*** Begin section ***

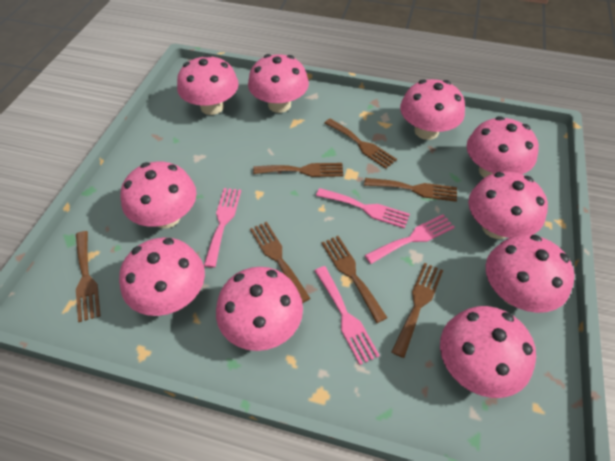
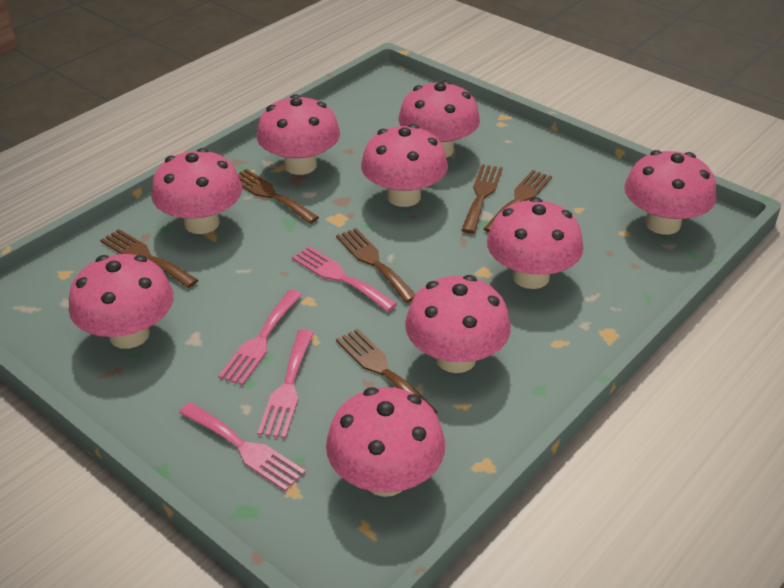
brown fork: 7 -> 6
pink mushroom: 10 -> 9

*** End section ***
*** Begin section ***

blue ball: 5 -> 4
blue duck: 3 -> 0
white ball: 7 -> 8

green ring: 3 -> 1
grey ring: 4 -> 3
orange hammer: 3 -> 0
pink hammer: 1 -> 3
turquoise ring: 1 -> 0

*** End section ***
*** Begin section ***

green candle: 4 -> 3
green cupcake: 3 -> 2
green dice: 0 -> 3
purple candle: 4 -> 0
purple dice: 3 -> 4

*** End section ***

◆ Task requirements ◆
This task calls for each line of the material that contains "ring".

◆ Output below ◆
green ring: 3 -> 1
grey ring: 4 -> 3
turquoise ring: 1 -> 0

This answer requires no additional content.